TASK TO CARRY OUT –
The records below are to be restated word for word, with every picture left out.

===============

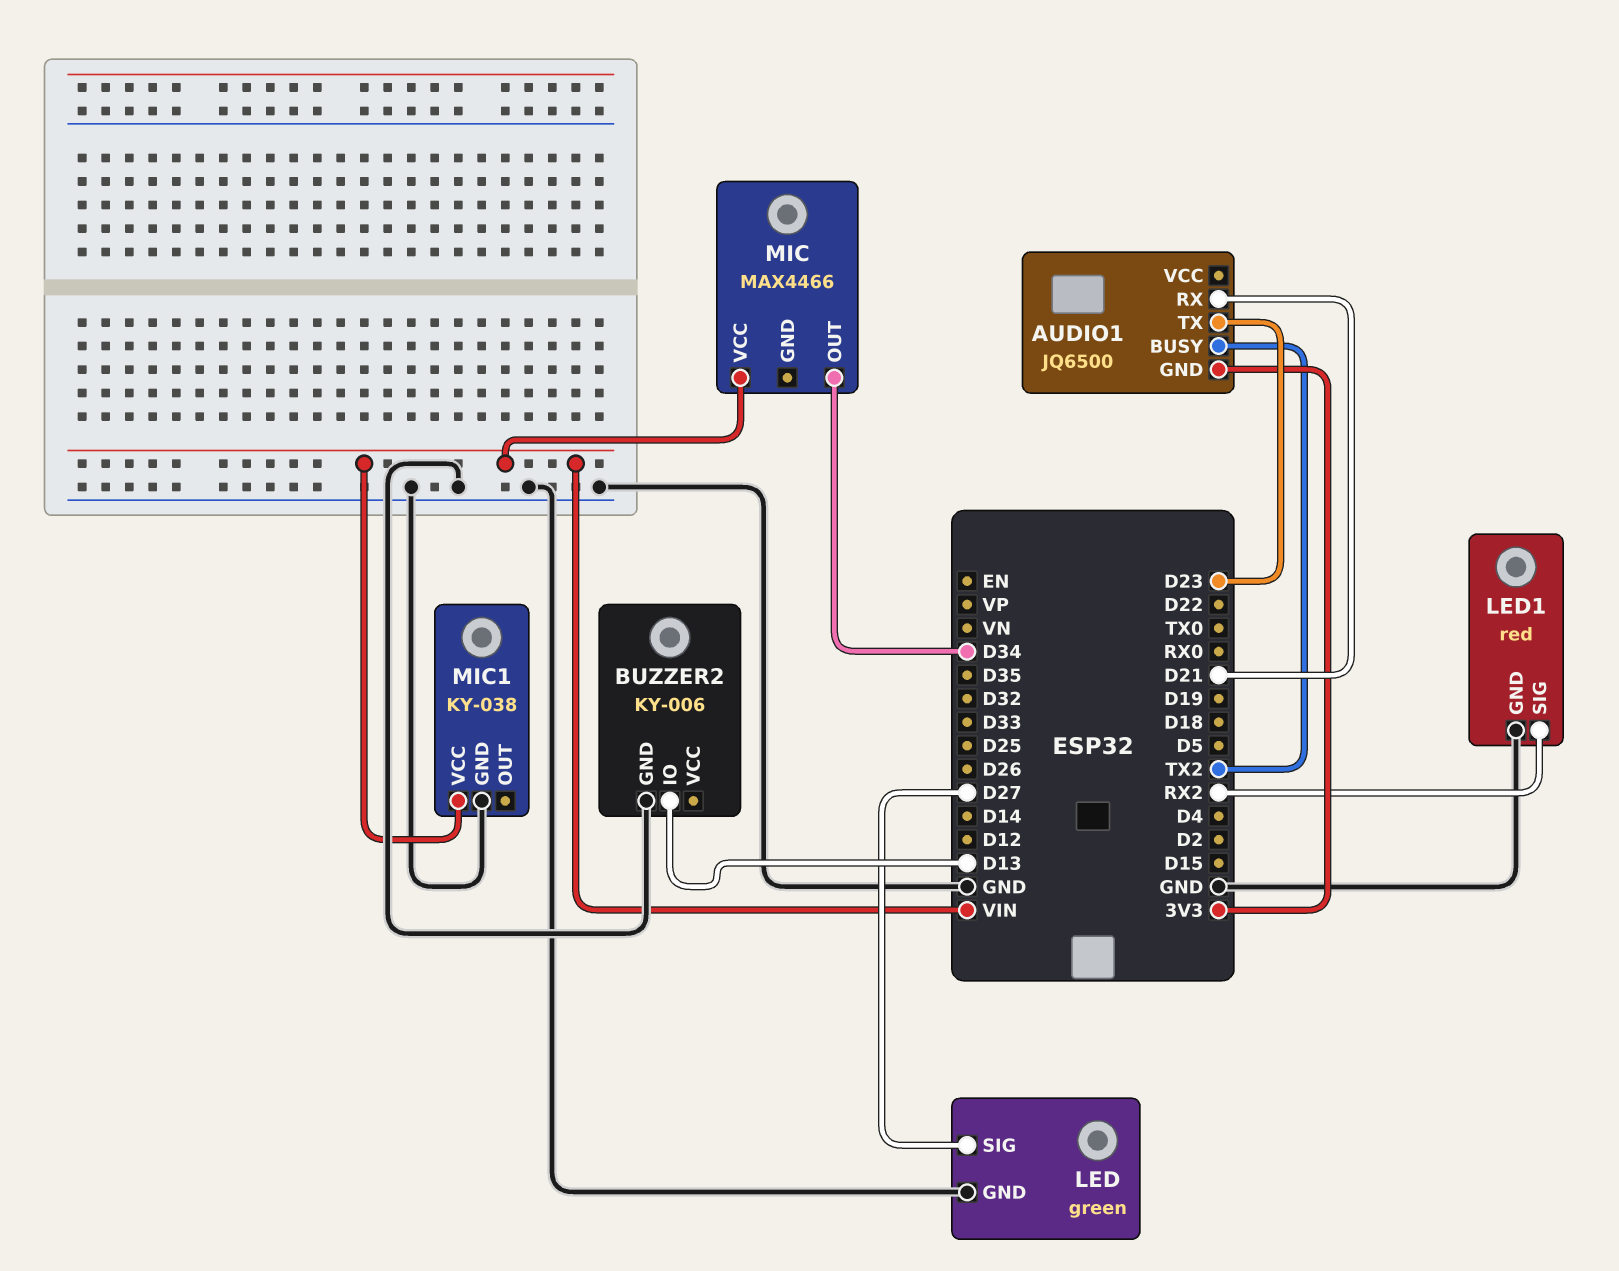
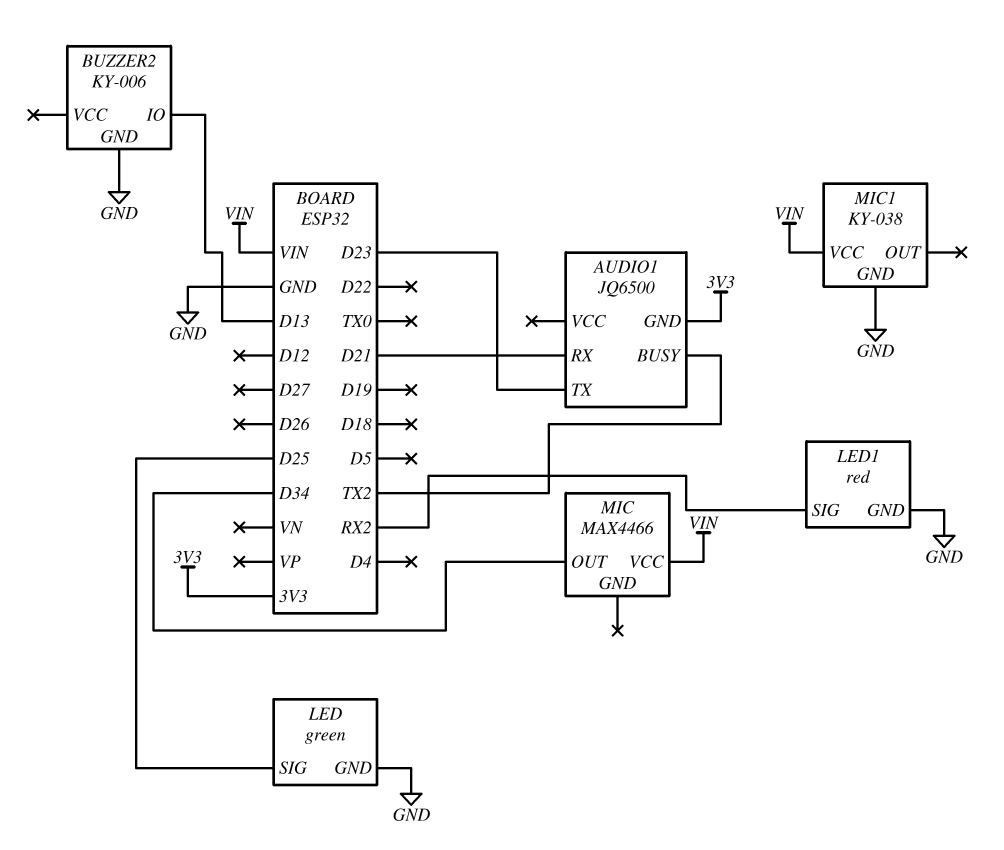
LED pin SIG: D27 -> D25

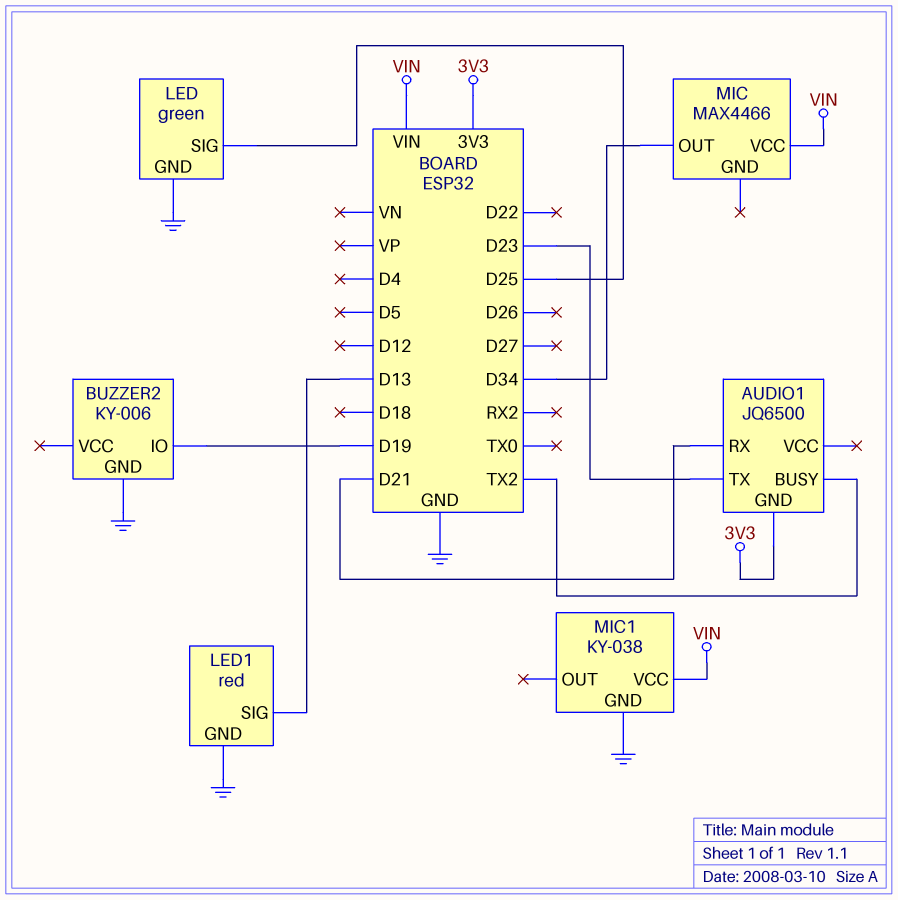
BUZZER2 pin IO: D13 -> D19
LED1 pin SIG: RX2 -> D13

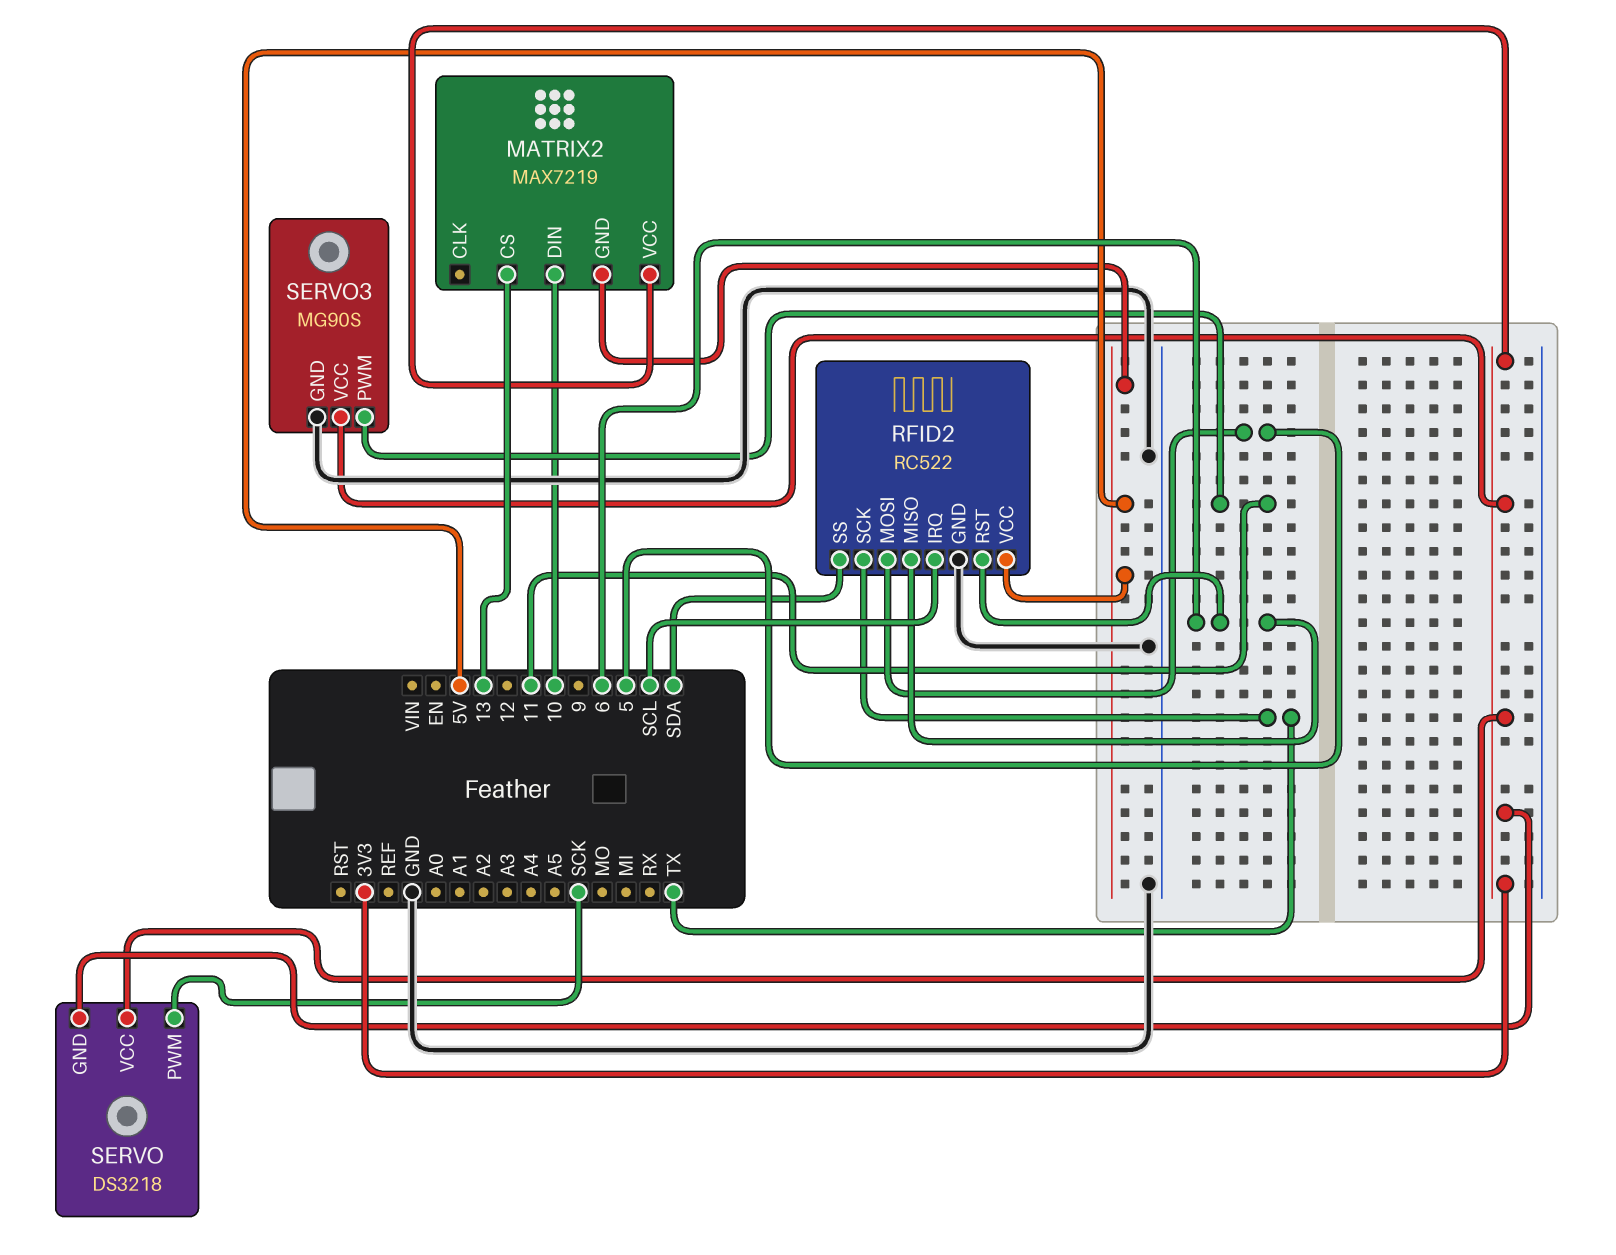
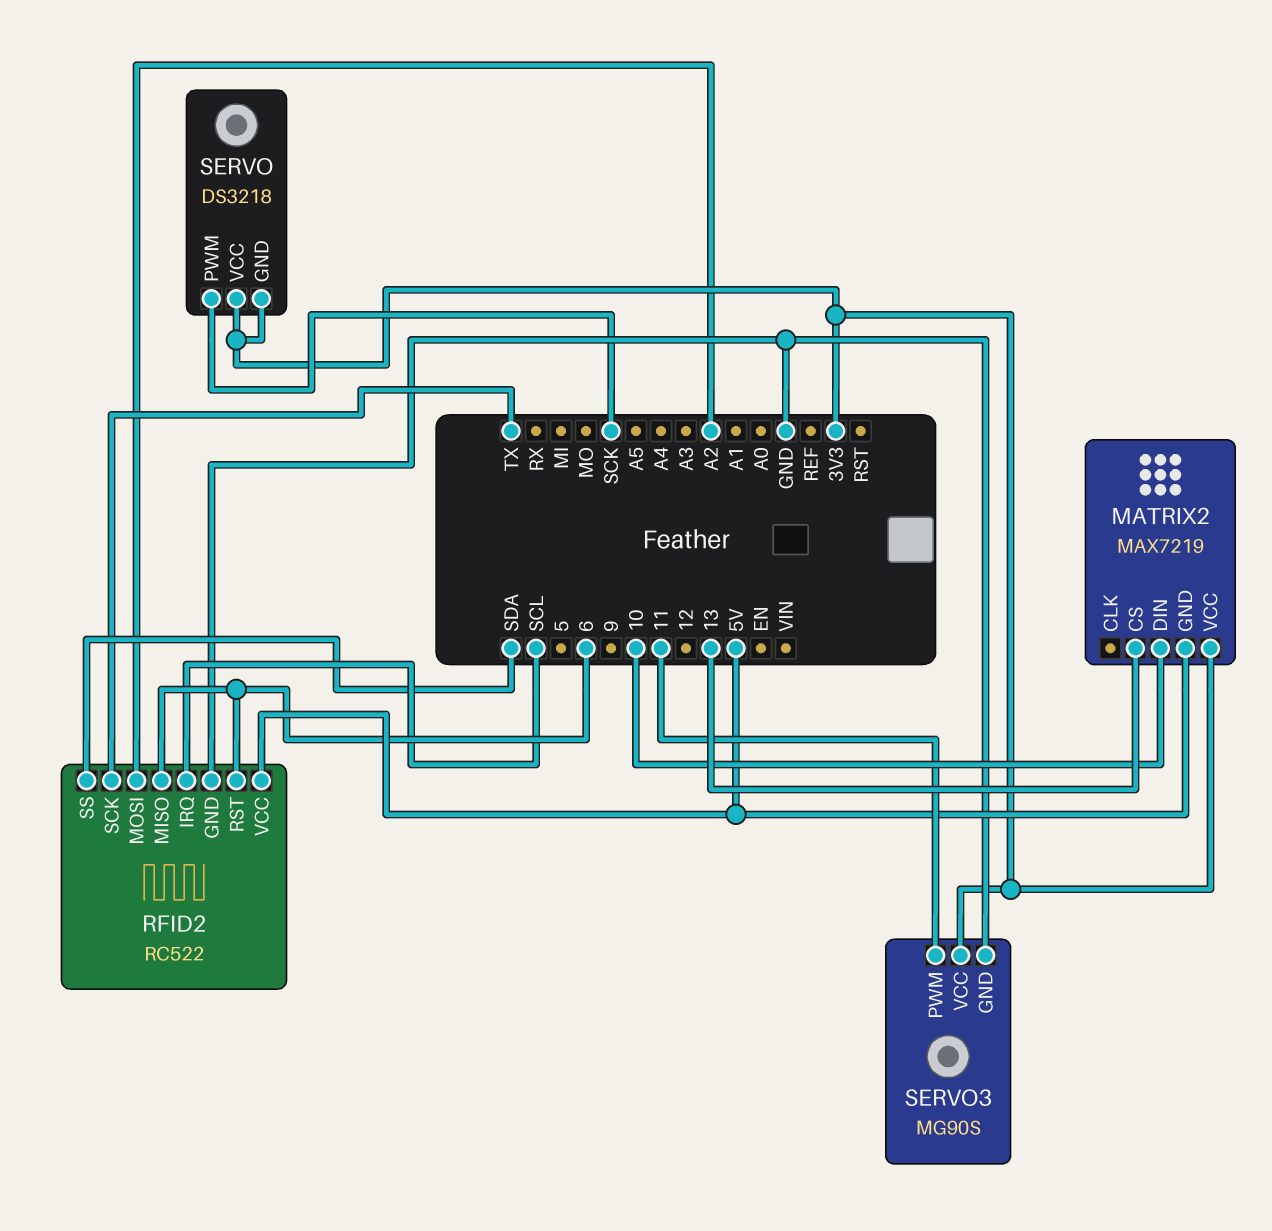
RFID2 pin MOSI: 5 -> A2

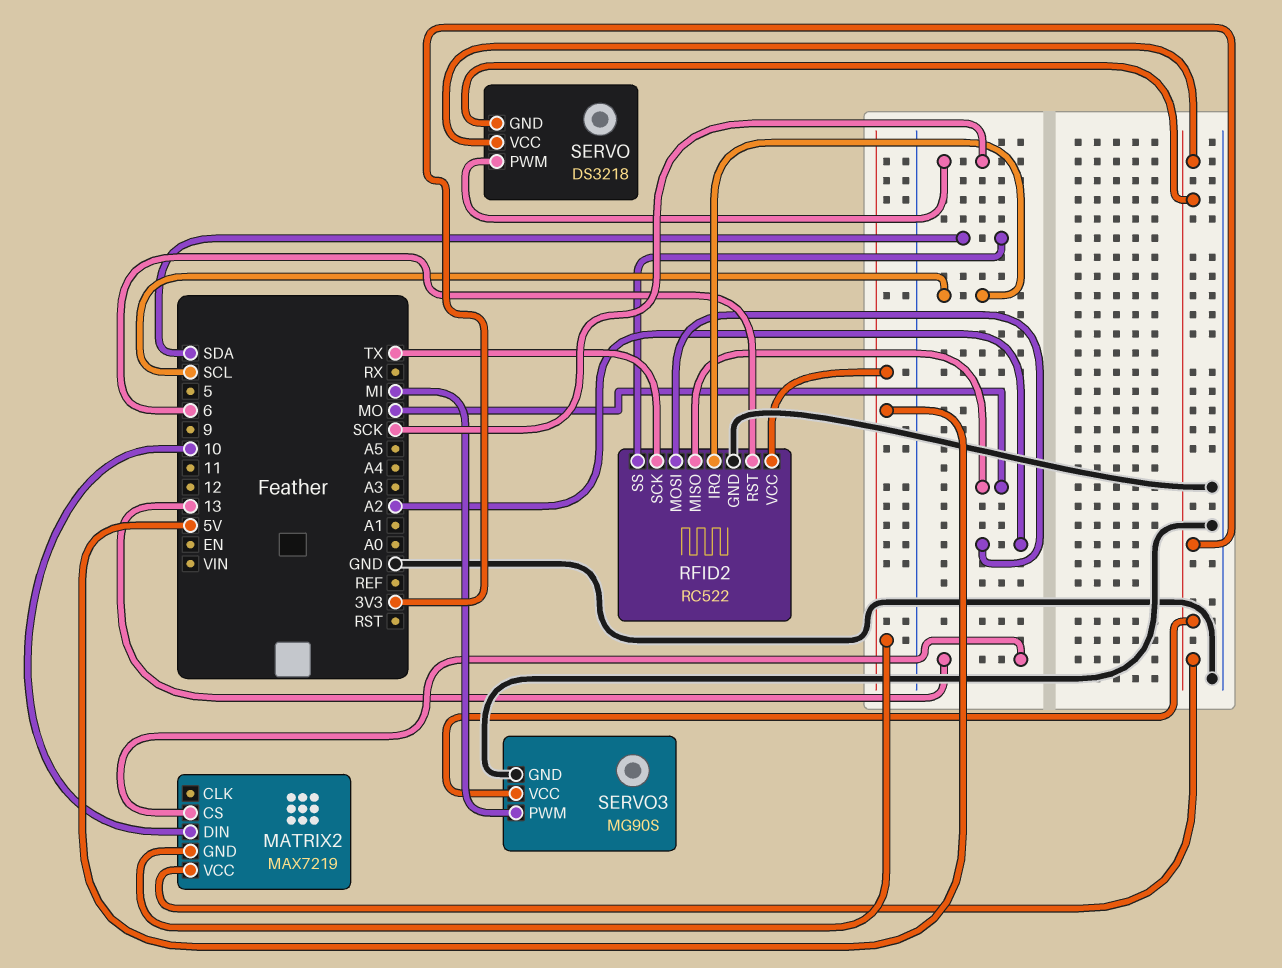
RFID2 pin MISO: 6 -> MO
SERVO3 pin PWM: 11 -> MI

===============

TASK RESPONSE –
LED pin SIG: D27 -> D25

BUZZER2 pin IO: D13 -> D19
LED1 pin SIG: RX2 -> D13

RFID2 pin MOSI: 5 -> A2

RFID2 pin MISO: 6 -> MO
SERVO3 pin PWM: 11 -> MI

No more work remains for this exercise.